§ What is needed:
Write the entries below out again in full. Match every character.

* * * * * * * * *

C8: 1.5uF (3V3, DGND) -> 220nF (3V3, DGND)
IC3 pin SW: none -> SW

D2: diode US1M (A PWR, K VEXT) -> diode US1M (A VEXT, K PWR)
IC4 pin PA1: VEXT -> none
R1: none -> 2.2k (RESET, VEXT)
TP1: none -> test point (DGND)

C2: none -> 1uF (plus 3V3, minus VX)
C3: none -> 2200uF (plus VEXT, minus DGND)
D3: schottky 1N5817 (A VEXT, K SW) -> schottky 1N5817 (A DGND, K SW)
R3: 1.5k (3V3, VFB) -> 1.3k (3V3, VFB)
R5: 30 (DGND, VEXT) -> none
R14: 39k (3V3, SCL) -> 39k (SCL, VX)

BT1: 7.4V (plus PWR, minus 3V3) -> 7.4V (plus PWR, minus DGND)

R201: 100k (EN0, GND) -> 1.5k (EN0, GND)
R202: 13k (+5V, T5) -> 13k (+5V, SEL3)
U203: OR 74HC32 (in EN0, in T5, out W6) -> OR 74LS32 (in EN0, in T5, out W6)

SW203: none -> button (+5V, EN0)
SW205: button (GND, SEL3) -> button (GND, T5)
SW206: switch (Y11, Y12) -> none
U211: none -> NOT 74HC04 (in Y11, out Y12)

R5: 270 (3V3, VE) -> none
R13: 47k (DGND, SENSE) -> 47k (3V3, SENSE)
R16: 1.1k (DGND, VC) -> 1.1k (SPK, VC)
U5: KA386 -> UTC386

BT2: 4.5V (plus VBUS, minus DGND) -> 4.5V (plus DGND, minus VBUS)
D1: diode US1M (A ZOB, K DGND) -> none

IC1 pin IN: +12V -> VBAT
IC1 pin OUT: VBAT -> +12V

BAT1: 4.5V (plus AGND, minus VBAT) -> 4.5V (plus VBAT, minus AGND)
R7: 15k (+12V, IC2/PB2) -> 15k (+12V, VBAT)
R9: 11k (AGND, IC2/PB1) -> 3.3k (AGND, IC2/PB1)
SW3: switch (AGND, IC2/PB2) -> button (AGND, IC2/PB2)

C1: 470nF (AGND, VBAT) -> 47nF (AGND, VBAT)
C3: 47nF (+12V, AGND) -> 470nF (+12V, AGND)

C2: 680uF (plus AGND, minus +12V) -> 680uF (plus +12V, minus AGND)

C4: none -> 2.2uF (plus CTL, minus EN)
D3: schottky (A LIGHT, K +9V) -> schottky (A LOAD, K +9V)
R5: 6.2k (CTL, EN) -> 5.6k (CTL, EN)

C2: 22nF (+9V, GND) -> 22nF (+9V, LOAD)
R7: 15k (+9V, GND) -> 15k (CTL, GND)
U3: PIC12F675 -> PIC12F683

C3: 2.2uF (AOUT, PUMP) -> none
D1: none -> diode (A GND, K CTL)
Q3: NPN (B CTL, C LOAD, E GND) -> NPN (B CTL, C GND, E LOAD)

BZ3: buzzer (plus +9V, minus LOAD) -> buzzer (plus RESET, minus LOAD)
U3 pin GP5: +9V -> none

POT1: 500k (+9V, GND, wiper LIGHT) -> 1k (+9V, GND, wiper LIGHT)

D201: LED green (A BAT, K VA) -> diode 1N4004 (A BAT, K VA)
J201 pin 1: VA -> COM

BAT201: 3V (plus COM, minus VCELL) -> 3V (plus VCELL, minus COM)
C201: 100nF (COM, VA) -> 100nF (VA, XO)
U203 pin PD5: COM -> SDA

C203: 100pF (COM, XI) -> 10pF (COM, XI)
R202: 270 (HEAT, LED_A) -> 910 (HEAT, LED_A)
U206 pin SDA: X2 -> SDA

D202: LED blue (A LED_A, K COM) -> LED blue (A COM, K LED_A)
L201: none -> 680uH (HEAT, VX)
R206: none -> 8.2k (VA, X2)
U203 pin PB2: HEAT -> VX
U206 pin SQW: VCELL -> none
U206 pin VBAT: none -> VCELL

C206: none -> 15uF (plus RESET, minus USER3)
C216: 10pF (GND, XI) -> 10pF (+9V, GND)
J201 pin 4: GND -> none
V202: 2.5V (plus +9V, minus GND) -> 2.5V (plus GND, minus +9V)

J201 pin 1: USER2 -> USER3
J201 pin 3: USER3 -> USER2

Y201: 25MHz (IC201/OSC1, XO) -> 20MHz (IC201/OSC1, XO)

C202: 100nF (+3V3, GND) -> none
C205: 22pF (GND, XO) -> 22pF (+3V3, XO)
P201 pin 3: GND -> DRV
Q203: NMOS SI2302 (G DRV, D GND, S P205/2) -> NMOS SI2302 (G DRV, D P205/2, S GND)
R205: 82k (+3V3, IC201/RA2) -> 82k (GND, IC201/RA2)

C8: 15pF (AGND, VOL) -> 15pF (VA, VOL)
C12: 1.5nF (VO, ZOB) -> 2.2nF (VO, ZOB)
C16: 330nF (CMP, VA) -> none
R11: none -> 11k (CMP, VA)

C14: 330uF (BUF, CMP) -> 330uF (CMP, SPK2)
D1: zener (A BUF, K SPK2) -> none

* * * * * * * * *

§ Exercise output:
C8: 1.5uF (3V3, DGND) -> 220nF (3V3, DGND)
IC3 pin SW: none -> SW

D2: diode US1M (A PWR, K VEXT) -> diode US1M (A VEXT, K PWR)
IC4 pin PA1: VEXT -> none
R1: none -> 2.2k (RESET, VEXT)
TP1: none -> test point (DGND)

C2: none -> 1uF (plus 3V3, minus VX)
C3: none -> 2200uF (plus VEXT, minus DGND)
D3: schottky 1N5817 (A VEXT, K SW) -> schottky 1N5817 (A DGND, K SW)
R3: 1.5k (3V3, VFB) -> 1.3k (3V3, VFB)
R5: 30 (DGND, VEXT) -> none
R14: 39k (3V3, SCL) -> 39k (SCL, VX)

BT1: 7.4V (plus PWR, minus 3V3) -> 7.4V (plus PWR, minus DGND)

R201: 100k (EN0, GND) -> 1.5k (EN0, GND)
R202: 13k (+5V, T5) -> 13k (+5V, SEL3)
U203: OR 74HC32 (in EN0, in T5, out W6) -> OR 74LS32 (in EN0, in T5, out W6)

SW203: none -> button (+5V, EN0)
SW205: button (GND, SEL3) -> button (GND, T5)
SW206: switch (Y11, Y12) -> none
U211: none -> NOT 74HC04 (in Y11, out Y12)

R5: 270 (3V3, VE) -> none
R13: 47k (DGND, SENSE) -> 47k (3V3, SENSE)
R16: 1.1k (DGND, VC) -> 1.1k (SPK, VC)
U5: KA386 -> UTC386

BT2: 4.5V (plus VBUS, minus DGND) -> 4.5V (plus DGND, minus VBUS)
D1: diode US1M (A ZOB, K DGND) -> none

IC1 pin IN: +12V -> VBAT
IC1 pin OUT: VBAT -> +12V

BAT1: 4.5V (plus AGND, minus VBAT) -> 4.5V (plus VBAT, minus AGND)
R7: 15k (+12V, IC2/PB2) -> 15k (+12V, VBAT)
R9: 11k (AGND, IC2/PB1) -> 3.3k (AGND, IC2/PB1)
SW3: switch (AGND, IC2/PB2) -> button (AGND, IC2/PB2)

C1: 470nF (AGND, VBAT) -> 47nF (AGND, VBAT)
C3: 47nF (+12V, AGND) -> 470nF (+12V, AGND)

C2: 680uF (plus AGND, minus +12V) -> 680uF (plus +12V, minus AGND)

C4: none -> 2.2uF (plus CTL, minus EN)
D3: schottky (A LIGHT, K +9V) -> schottky (A LOAD, K +9V)
R5: 6.2k (CTL, EN) -> 5.6k (CTL, EN)

C2: 22nF (+9V, GND) -> 22nF (+9V, LOAD)
R7: 15k (+9V, GND) -> 15k (CTL, GND)
U3: PIC12F675 -> PIC12F683

C3: 2.2uF (AOUT, PUMP) -> none
D1: none -> diode (A GND, K CTL)
Q3: NPN (B CTL, C LOAD, E GND) -> NPN (B CTL, C GND, E LOAD)

BZ3: buzzer (plus +9V, minus LOAD) -> buzzer (plus RESET, minus LOAD)
U3 pin GP5: +9V -> none

POT1: 500k (+9V, GND, wiper LIGHT) -> 1k (+9V, GND, wiper LIGHT)

D201: LED green (A BAT, K VA) -> diode 1N4004 (A BAT, K VA)
J201 pin 1: VA -> COM

BAT201: 3V (plus COM, minus VCELL) -> 3V (plus VCELL, minus COM)
C201: 100nF (COM, VA) -> 100nF (VA, XO)
U203 pin PD5: COM -> SDA

C203: 100pF (COM, XI) -> 10pF (COM, XI)
R202: 270 (HEAT, LED_A) -> 910 (HEAT, LED_A)
U206 pin SDA: X2 -> SDA

D202: LED blue (A LED_A, K COM) -> LED blue (A COM, K LED_A)
L201: none -> 680uH (HEAT, VX)
R206: none -> 8.2k (VA, X2)
U203 pin PB2: HEAT -> VX
U206 pin SQW: VCELL -> none
U206 pin VBAT: none -> VCELL

C206: none -> 15uF (plus RESET, minus USER3)
C216: 10pF (GND, XI) -> 10pF (+9V, GND)
J201 pin 4: GND -> none
V202: 2.5V (plus +9V, minus GND) -> 2.5V (plus GND, minus +9V)

J201 pin 1: USER2 -> USER3
J201 pin 3: USER3 -> USER2

Y201: 25MHz (IC201/OSC1, XO) -> 20MHz (IC201/OSC1, XO)

C202: 100nF (+3V3, GND) -> none
C205: 22pF (GND, XO) -> 22pF (+3V3, XO)
P201 pin 3: GND -> DRV
Q203: NMOS SI2302 (G DRV, D GND, S P205/2) -> NMOS SI2302 (G DRV, D P205/2, S GND)
R205: 82k (+3V3, IC201/RA2) -> 82k (GND, IC201/RA2)

C8: 15pF (AGND, VOL) -> 15pF (VA, VOL)
C12: 1.5nF (VO, ZOB) -> 2.2nF (VO, ZOB)
C16: 330nF (CMP, VA) -> none
R11: none -> 11k (CMP, VA)

C14: 330uF (BUF, CMP) -> 330uF (CMP, SPK2)
D1: zener (A BUF, K SPK2) -> none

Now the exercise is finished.